▶ [Exercise directions]:
Copy the records below in full, keeping each word as it is but omitting the pictures.

▶ [Records for the exercise]:
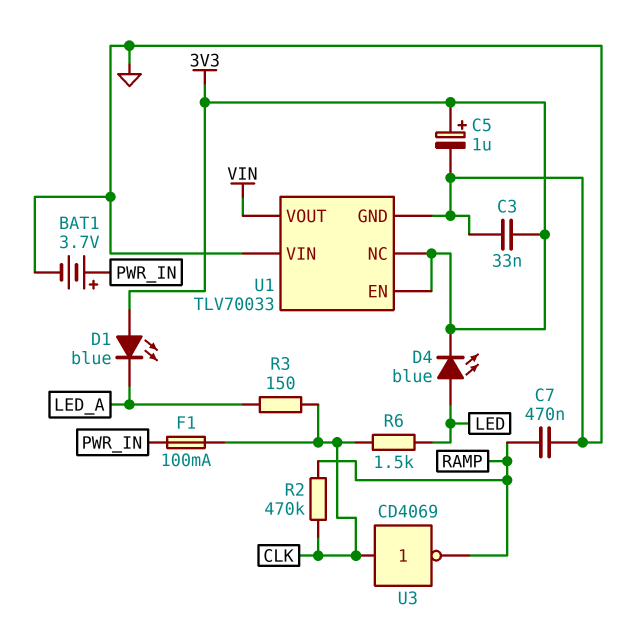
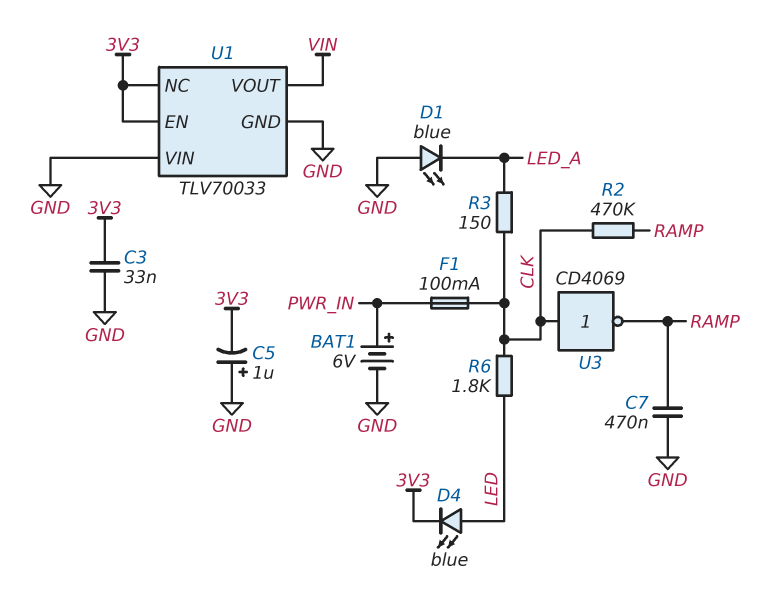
BAT1: 3.7V (plus PWR_IN, minus GND) -> 6V (plus PWR_IN, minus GND)
C5: 1uF (plus 3V3, minus GND) -> 1uF (plus GND, minus 3V3)
D1: LED blue (A 3V3, K LED_A) -> LED blue (A GND, K LED_A)
R6: 1.5k (CLK, LED) -> 1.8k (CLK, LED)

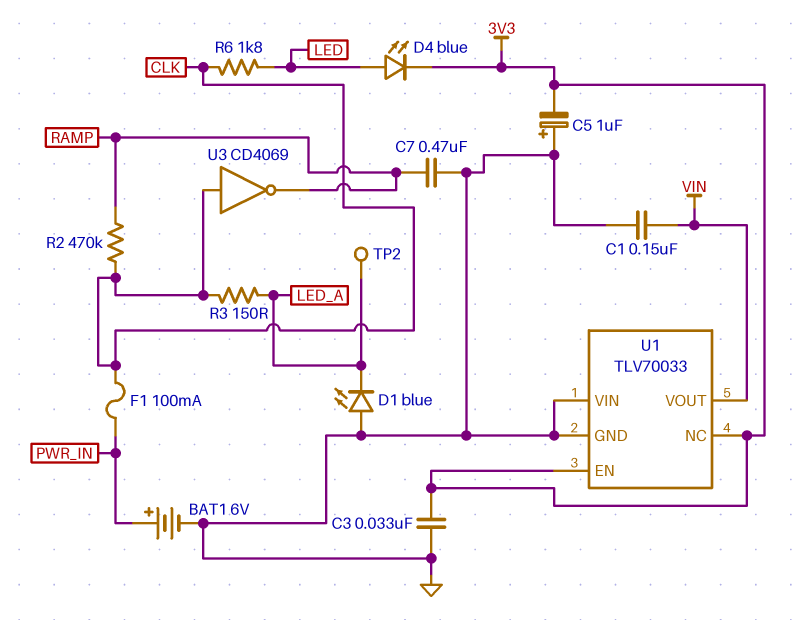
C1: none -> 150nF (GND, VIN)
TP2: none -> test point (LED_A)

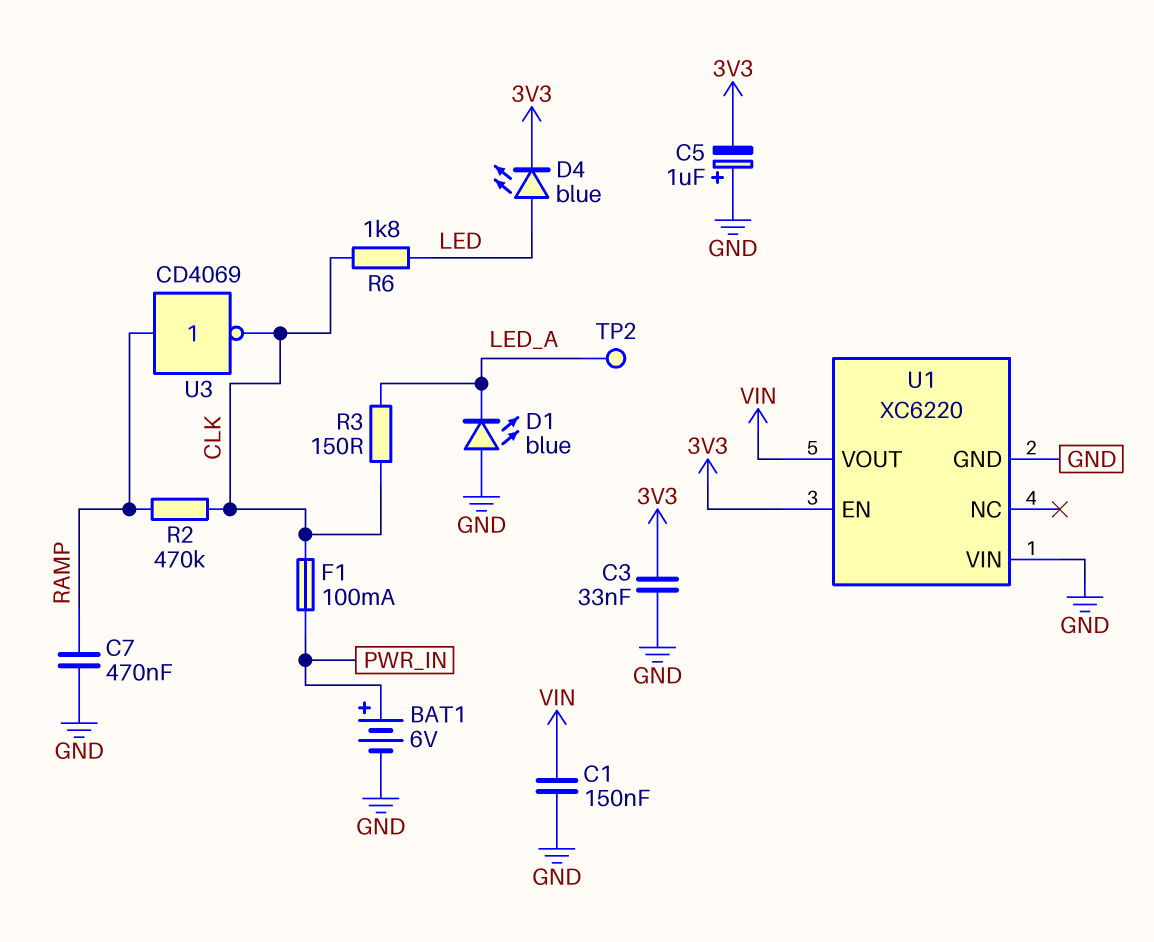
U1: TLV70033 -> XC6220
U1 pin NC: 3V3 -> none
U3: NOT CD4069 (in CLK, out RAMP) -> NOT CD4069 (in RAMP, out CLK)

▶ [Task output]:
BAT1: 3.7V (plus PWR_IN, minus GND) -> 6V (plus PWR_IN, minus GND)
C5: 1uF (plus 3V3, minus GND) -> 1uF (plus GND, minus 3V3)
D1: LED blue (A 3V3, K LED_A) -> LED blue (A GND, K LED_A)
R6: 1.5k (CLK, LED) -> 1.8k (CLK, LED)

C1: none -> 150nF (GND, VIN)
TP2: none -> test point (LED_A)

U1: TLV70033 -> XC6220
U1 pin NC: 3V3 -> none
U3: NOT CD4069 (in CLK, out RAMP) -> NOT CD4069 (in RAMP, out CLK)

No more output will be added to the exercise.